-- WORK TO COMPLETE --
Below are some records. Repeat exactly the lines from the one containing "(359, 415) = (405, 500): none -> pink phone" through the final line.

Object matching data
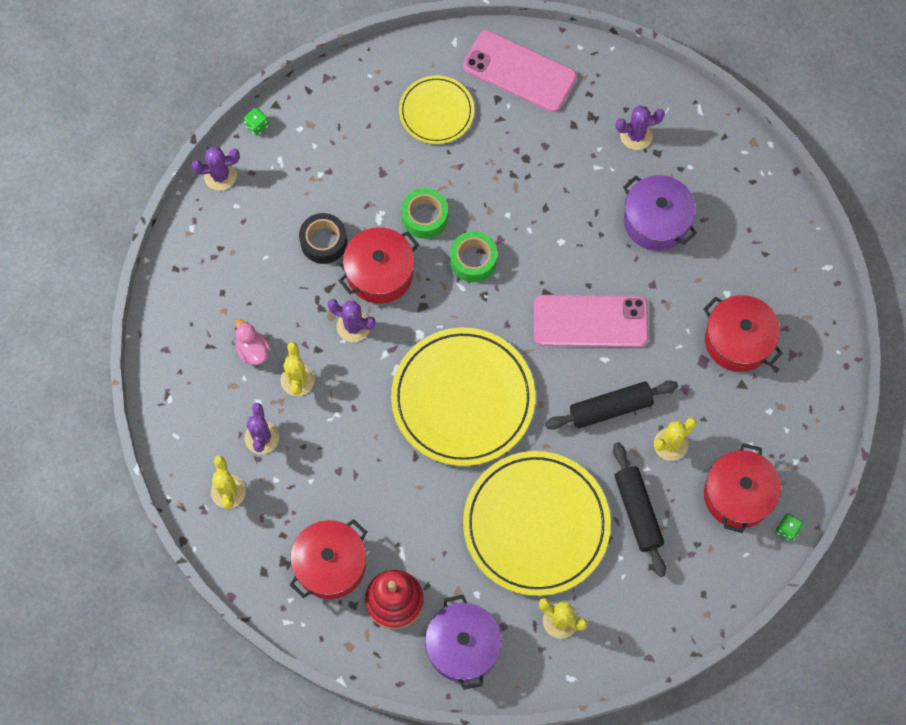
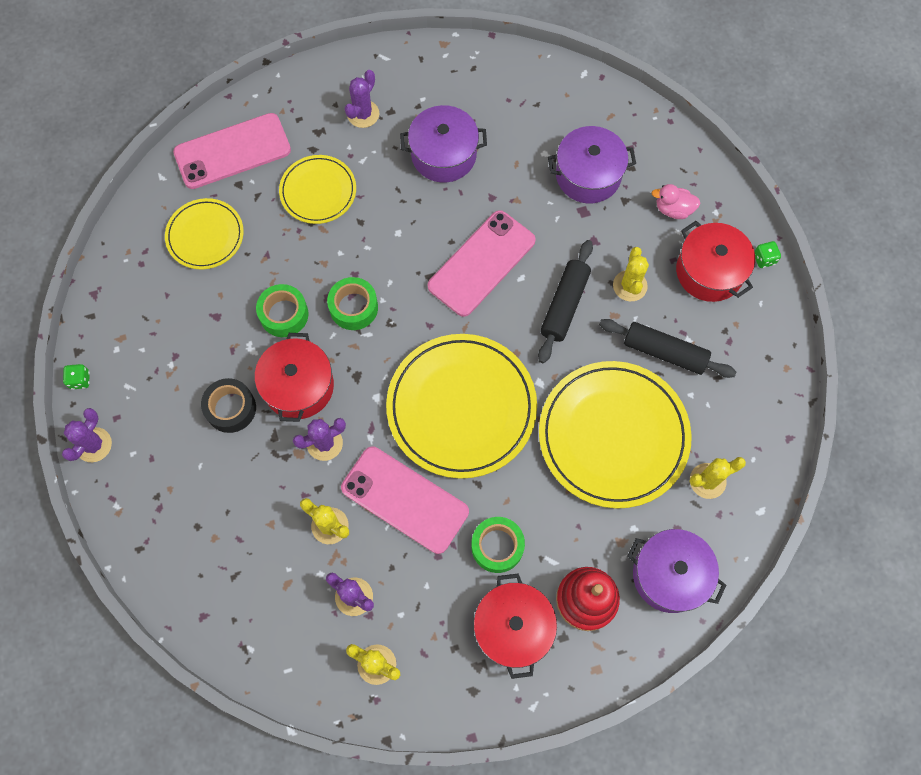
camera: 50 degrees left, 0 degrees up
(253, 350) = (271, 542): pink duck -> pink duck (673, 209)
(359, 415) = (405, 500): none -> pink phone
(380, 507) = (497, 546): none -> green tape
(542, 158) = (318, 191): none -> yellow plate
(738, 340) = (588, 175): red pot -> purple pot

-- RESULT FOR THIS TASK --
(359, 415) = (405, 500): none -> pink phone
(380, 507) = (497, 546): none -> green tape
(542, 158) = (318, 191): none -> yellow plate
(738, 340) = (588, 175): red pot -> purple pot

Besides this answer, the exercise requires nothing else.